::: DATASET CONTENT
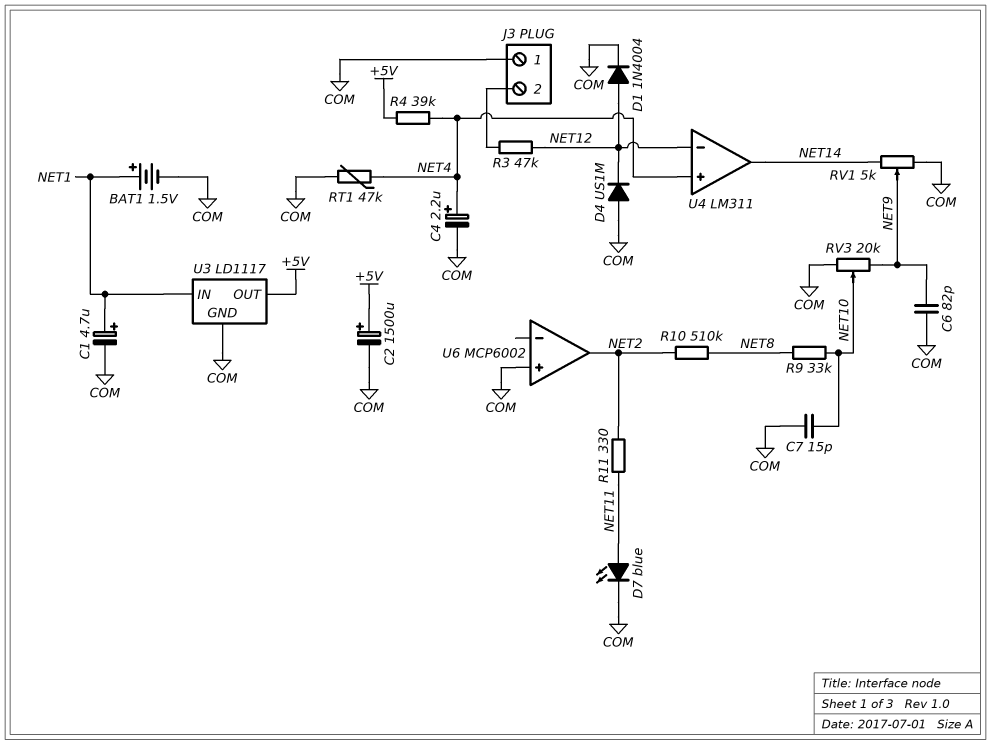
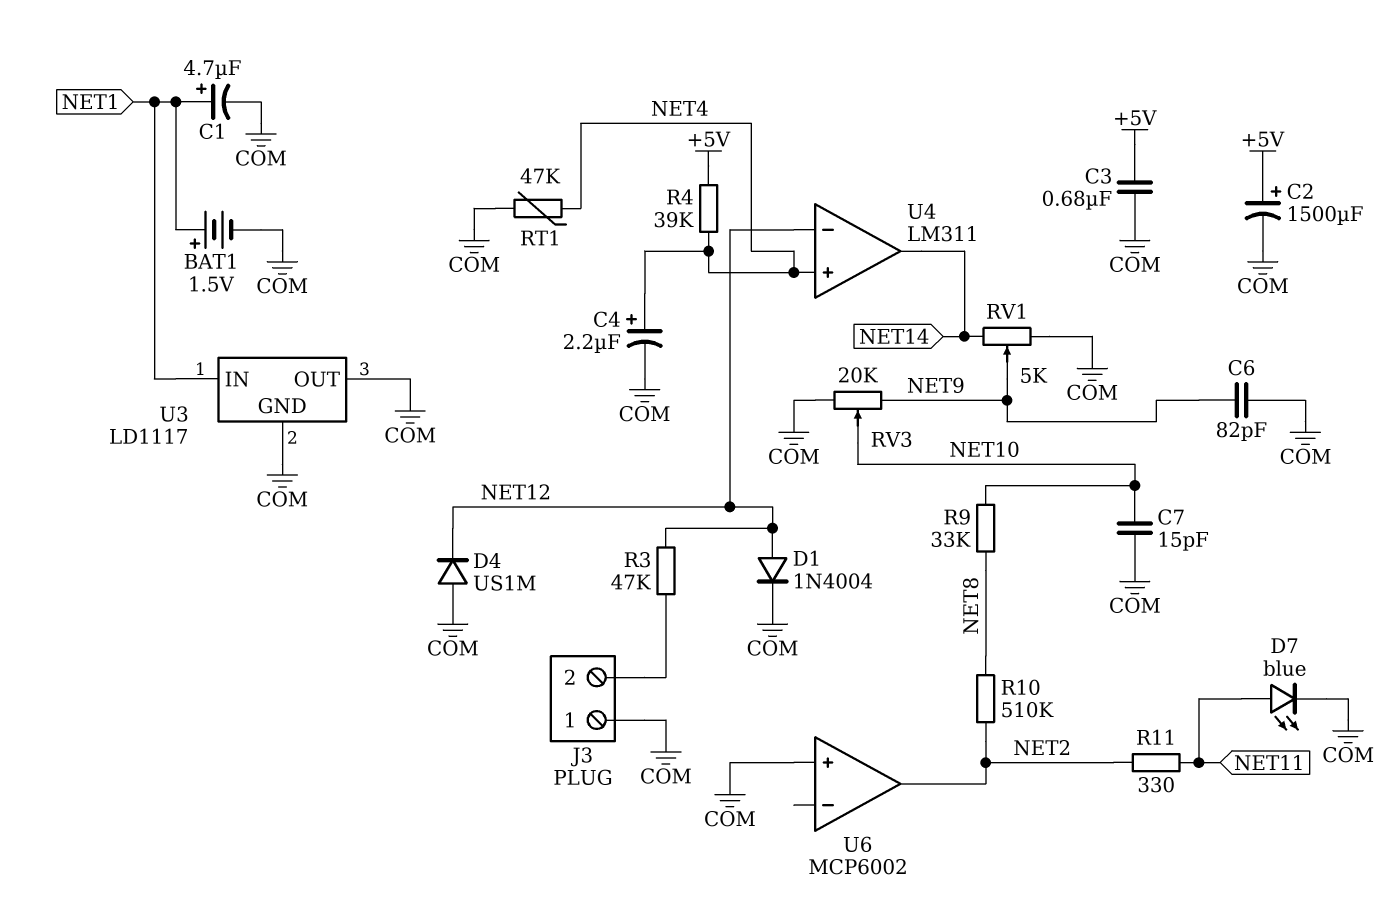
C3: none -> 680nF (+5V, COM)
U3 pin OUT: +5V -> COM

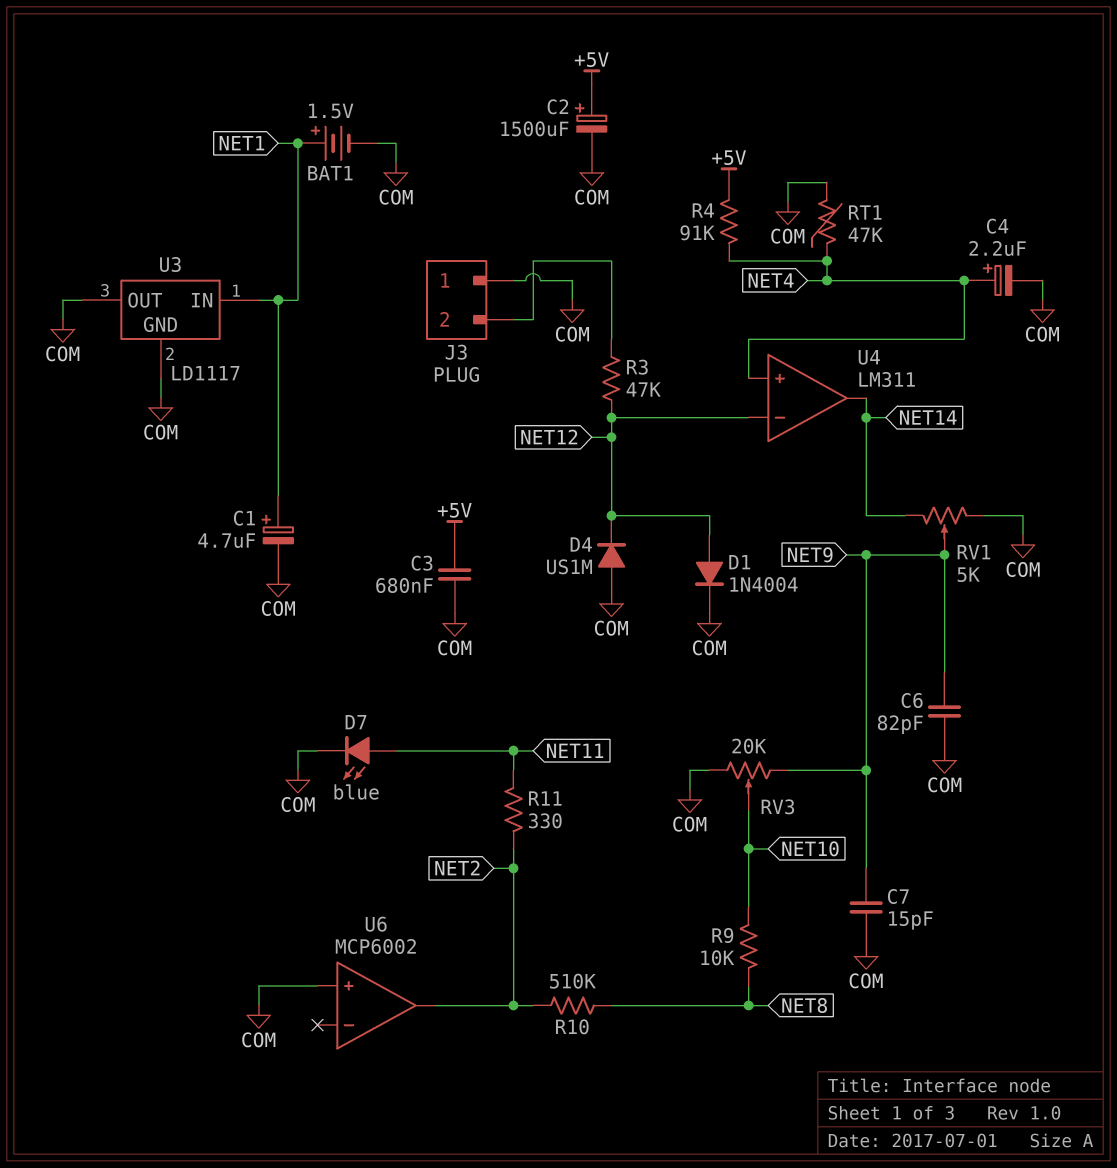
C7: 15pF (COM, NET10) -> 15pF (COM, NET9)
R4: 39k (+5V, NET4) -> 91k (+5V, NET4)
R9: 33k (NET8, NET10) -> 10k (NET8, NET10)

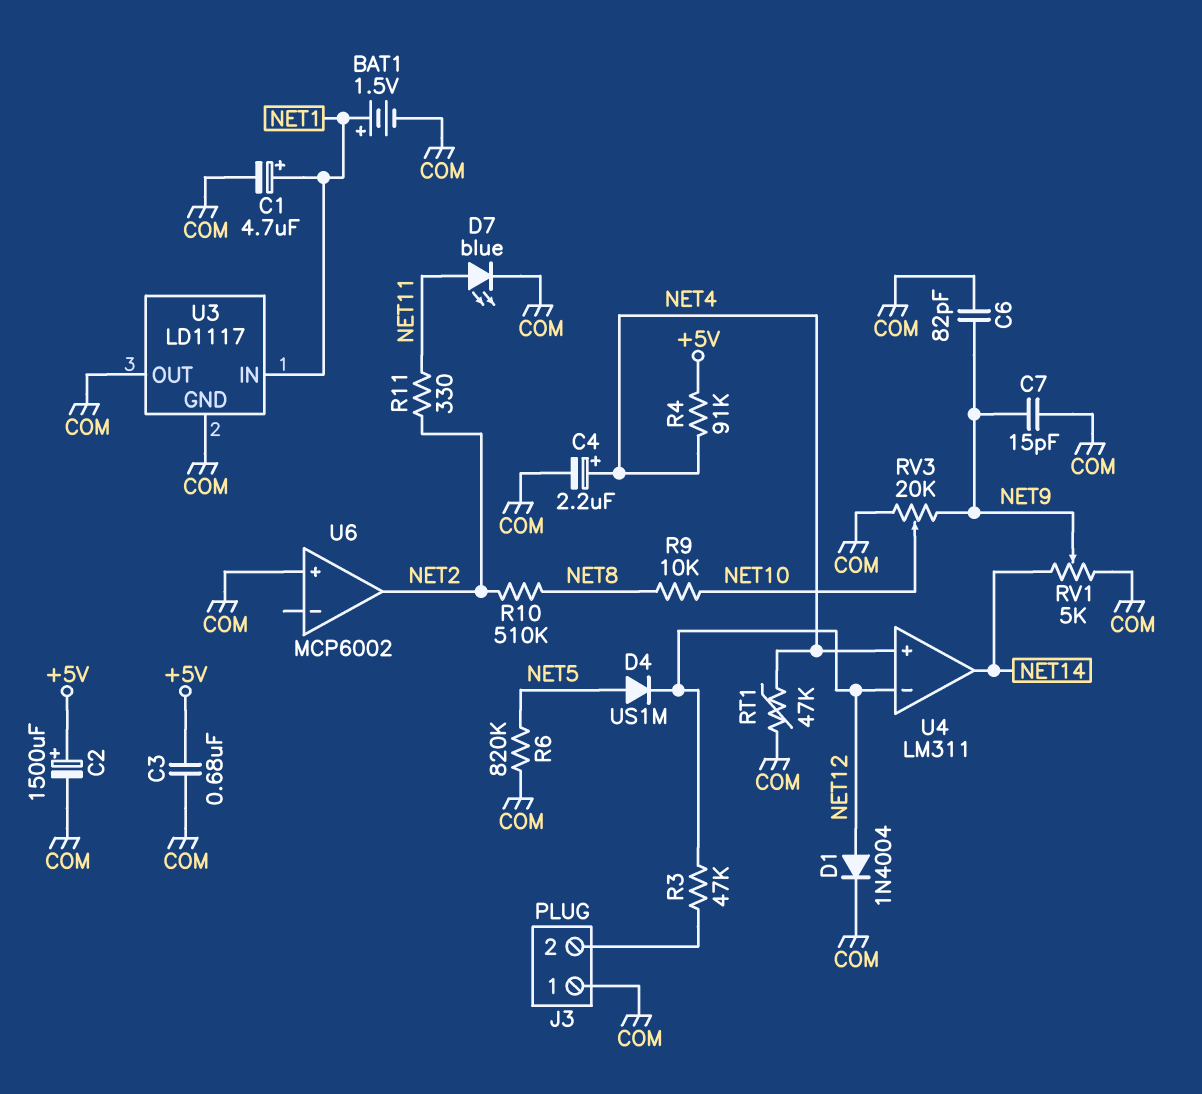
D4: diode US1M (A COM, K NET12) -> diode US1M (A NET5, K NET12)
R6: none -> 820k (COM, NET5)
::::::
WHAT TO DO. In the copy you write, the data above must appear exactly, with no pictures.

REPLY TO THE TASK.
C3: none -> 680nF (+5V, COM)
U3 pin OUT: +5V -> COM

C7: 15pF (COM, NET10) -> 15pF (COM, NET9)
R4: 39k (+5V, NET4) -> 91k (+5V, NET4)
R9: 33k (NET8, NET10) -> 10k (NET8, NET10)

D4: diode US1M (A COM, K NET12) -> diode US1M (A NET5, K NET12)
R6: none -> 820k (COM, NET5)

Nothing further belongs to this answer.